__YOUR TASK__. Can you give all the records again without altering a single character?
***** INPUT FOR THIS TASK *****
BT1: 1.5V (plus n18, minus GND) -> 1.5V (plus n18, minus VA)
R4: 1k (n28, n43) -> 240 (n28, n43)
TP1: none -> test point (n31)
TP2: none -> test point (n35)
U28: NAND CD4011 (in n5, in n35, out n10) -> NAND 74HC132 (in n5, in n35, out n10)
*****
__OUTPUT__.
BT1: 1.5V (plus n18, minus GND) -> 1.5V (plus n18, minus VA)
R4: 1k (n28, n43) -> 240 (n28, n43)
TP1: none -> test point (n31)
TP2: none -> test point (n35)
U28: NAND CD4011 (in n5, in n35, out n10) -> NAND 74HC132 (in n5, in n35, out n10)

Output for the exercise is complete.